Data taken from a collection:
▬▬▬▬▬▬▬▬▬▬

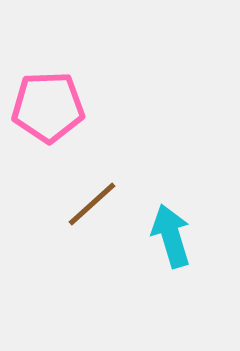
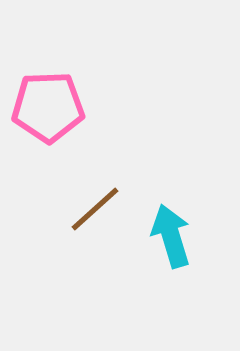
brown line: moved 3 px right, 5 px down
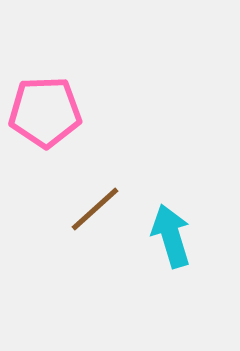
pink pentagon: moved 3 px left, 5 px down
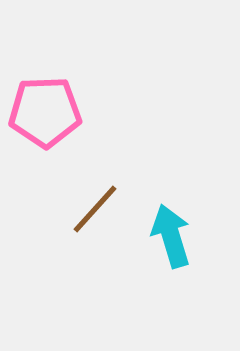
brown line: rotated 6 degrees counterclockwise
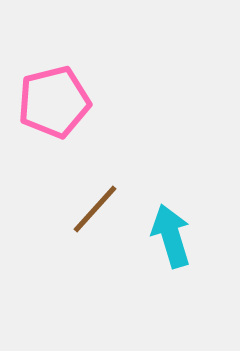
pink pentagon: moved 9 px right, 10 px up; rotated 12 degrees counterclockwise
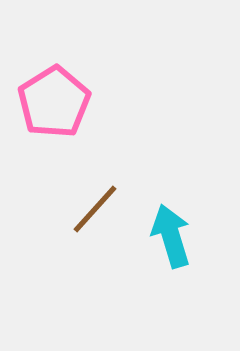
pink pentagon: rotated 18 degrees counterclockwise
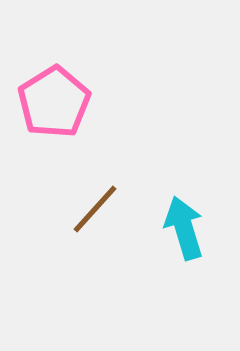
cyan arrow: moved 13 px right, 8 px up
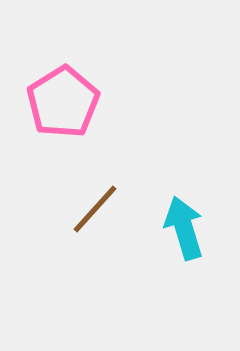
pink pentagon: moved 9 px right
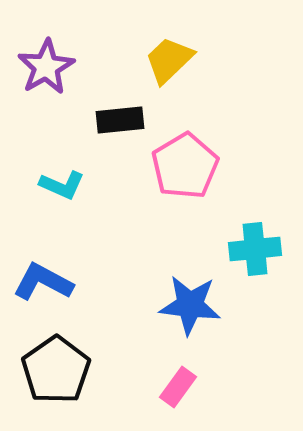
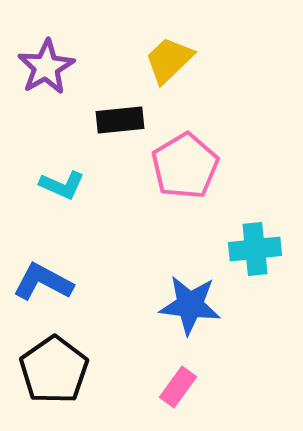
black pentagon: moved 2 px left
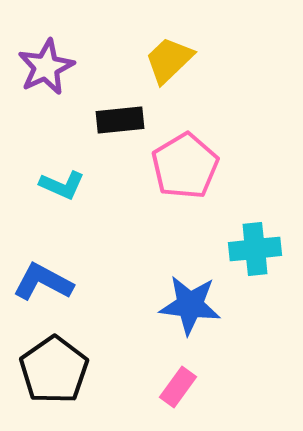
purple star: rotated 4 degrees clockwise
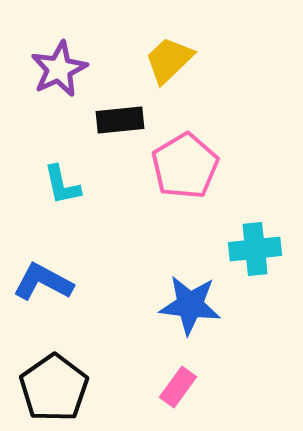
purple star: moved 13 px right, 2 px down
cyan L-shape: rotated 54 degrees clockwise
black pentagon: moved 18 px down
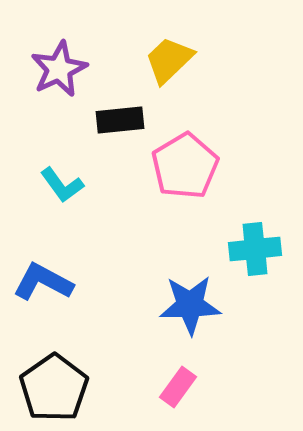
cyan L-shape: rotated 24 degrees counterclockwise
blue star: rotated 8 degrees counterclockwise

▬▬▬▬▬▬▬▬▬▬

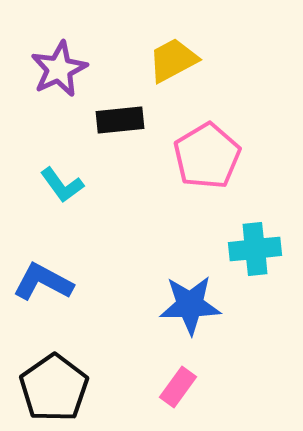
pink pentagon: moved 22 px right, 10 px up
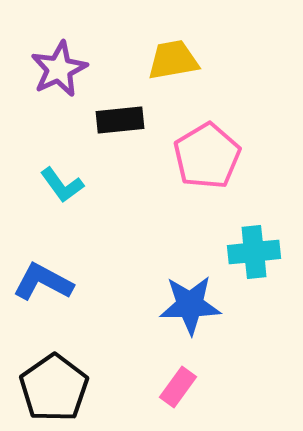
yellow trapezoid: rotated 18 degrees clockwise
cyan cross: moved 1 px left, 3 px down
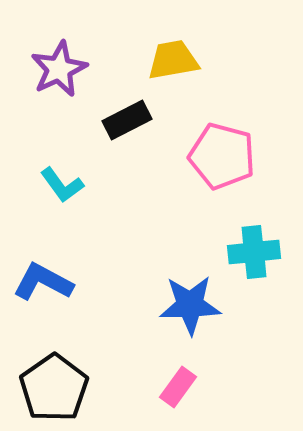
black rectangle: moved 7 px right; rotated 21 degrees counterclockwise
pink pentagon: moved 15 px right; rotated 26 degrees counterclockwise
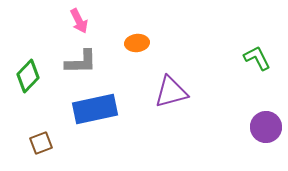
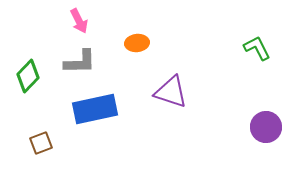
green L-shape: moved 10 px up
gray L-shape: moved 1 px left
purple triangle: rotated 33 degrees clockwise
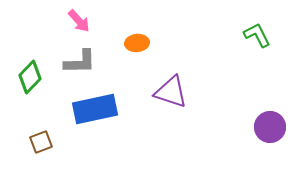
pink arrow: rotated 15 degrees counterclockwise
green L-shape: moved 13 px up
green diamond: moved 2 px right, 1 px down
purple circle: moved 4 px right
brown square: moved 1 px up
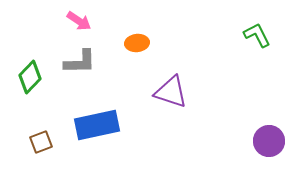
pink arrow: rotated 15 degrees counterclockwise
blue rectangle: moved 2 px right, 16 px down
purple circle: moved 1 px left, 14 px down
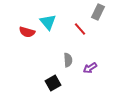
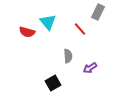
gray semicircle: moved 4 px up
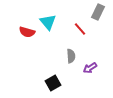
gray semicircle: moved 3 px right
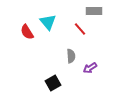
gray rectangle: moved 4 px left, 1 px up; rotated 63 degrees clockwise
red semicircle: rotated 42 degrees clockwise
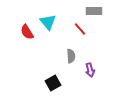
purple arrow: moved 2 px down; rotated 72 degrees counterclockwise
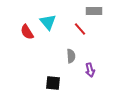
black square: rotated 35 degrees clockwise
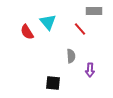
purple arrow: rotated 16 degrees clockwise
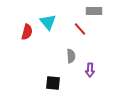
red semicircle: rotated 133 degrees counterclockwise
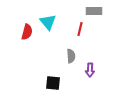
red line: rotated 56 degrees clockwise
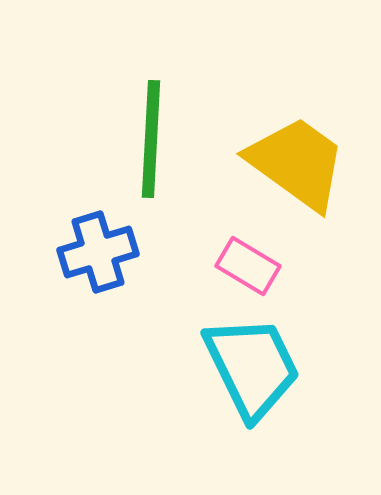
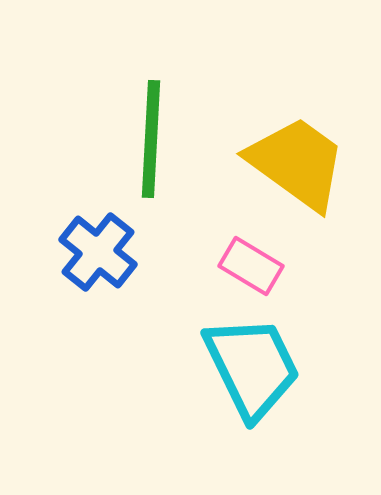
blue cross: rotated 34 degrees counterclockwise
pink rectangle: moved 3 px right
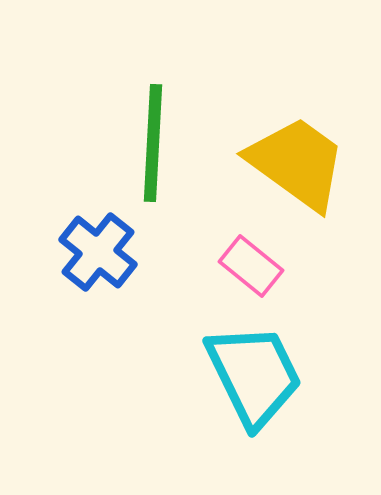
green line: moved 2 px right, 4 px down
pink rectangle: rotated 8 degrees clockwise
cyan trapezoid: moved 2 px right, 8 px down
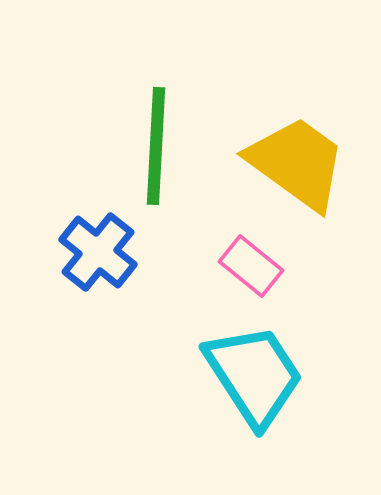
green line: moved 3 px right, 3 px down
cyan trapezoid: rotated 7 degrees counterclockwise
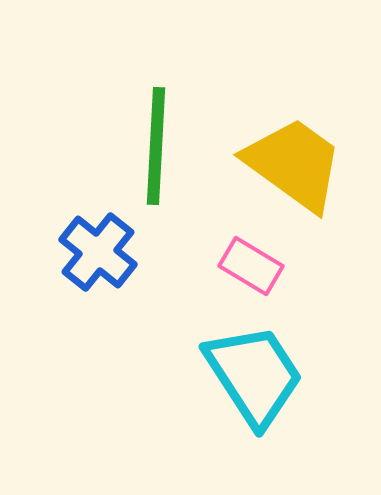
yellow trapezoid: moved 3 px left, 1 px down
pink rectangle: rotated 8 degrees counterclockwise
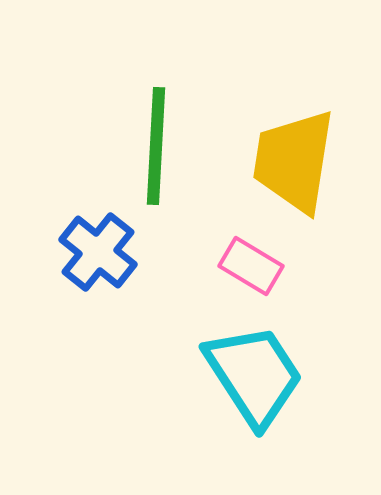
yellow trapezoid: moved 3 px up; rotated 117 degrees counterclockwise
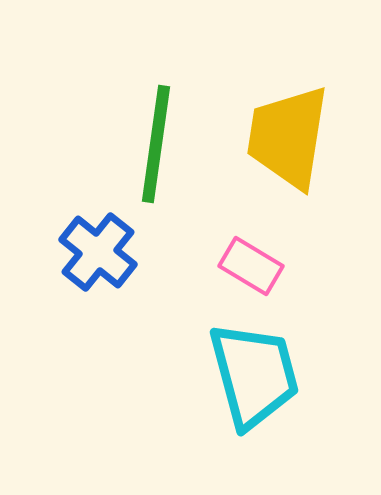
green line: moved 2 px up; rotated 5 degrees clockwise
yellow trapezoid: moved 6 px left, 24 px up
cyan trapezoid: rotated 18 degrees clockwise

▬▬▬▬▬▬▬▬▬▬

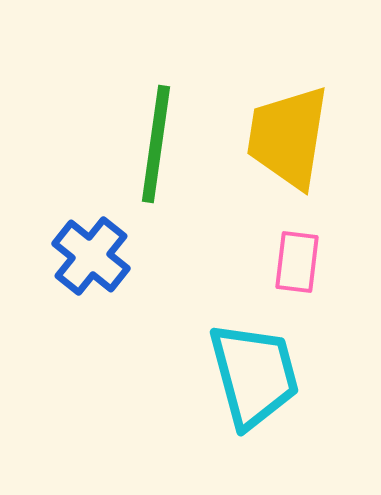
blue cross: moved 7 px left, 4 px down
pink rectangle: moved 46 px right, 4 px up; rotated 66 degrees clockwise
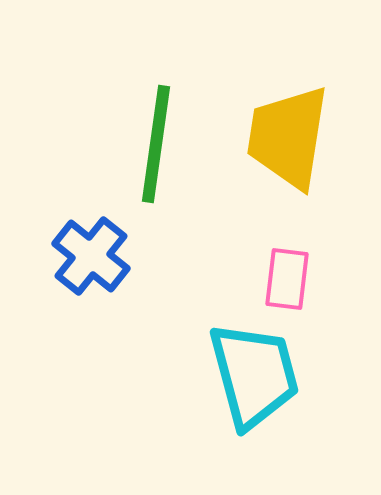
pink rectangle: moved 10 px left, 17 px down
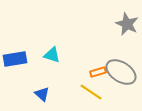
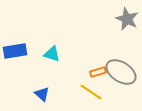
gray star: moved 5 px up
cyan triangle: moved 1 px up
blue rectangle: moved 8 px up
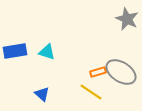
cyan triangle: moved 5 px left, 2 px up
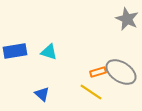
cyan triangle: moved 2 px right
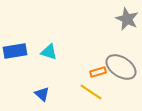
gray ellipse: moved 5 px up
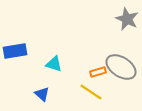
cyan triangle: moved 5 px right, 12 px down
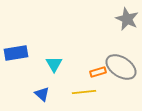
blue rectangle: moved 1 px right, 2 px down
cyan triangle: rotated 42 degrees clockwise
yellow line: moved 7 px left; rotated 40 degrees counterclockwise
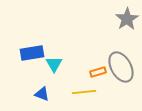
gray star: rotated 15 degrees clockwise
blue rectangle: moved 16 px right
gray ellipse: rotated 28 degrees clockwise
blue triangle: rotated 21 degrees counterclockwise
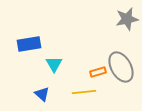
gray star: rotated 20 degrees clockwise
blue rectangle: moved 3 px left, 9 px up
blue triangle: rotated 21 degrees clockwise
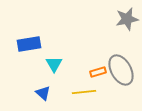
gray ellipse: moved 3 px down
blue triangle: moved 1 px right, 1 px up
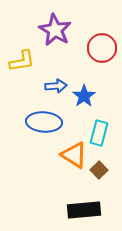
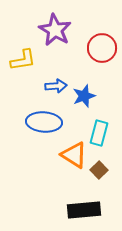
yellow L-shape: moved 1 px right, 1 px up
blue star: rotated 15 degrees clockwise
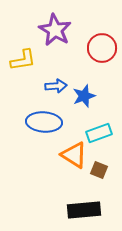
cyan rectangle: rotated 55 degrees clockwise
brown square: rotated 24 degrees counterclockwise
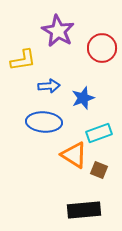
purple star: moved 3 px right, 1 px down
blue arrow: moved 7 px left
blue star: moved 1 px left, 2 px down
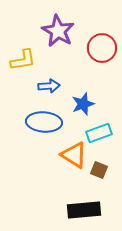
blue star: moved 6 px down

▬▬▬▬▬▬▬▬▬▬

▸ What you have to do:
Copy out the lines of the records starting at the one containing "blue rectangle: moved 1 px right, 2 px down" and ending at the one containing "blue triangle: rotated 21 degrees counterclockwise", with both of those lines included. Leave out any pictures in that stretch.

▸ Result of the task:
blue rectangle: moved 1 px right, 2 px down
cyan triangle: rotated 42 degrees clockwise
yellow line: moved 7 px left; rotated 40 degrees counterclockwise
gray star: rotated 15 degrees clockwise
blue rectangle: moved 16 px right
gray ellipse: rotated 28 degrees clockwise
blue triangle: rotated 21 degrees counterclockwise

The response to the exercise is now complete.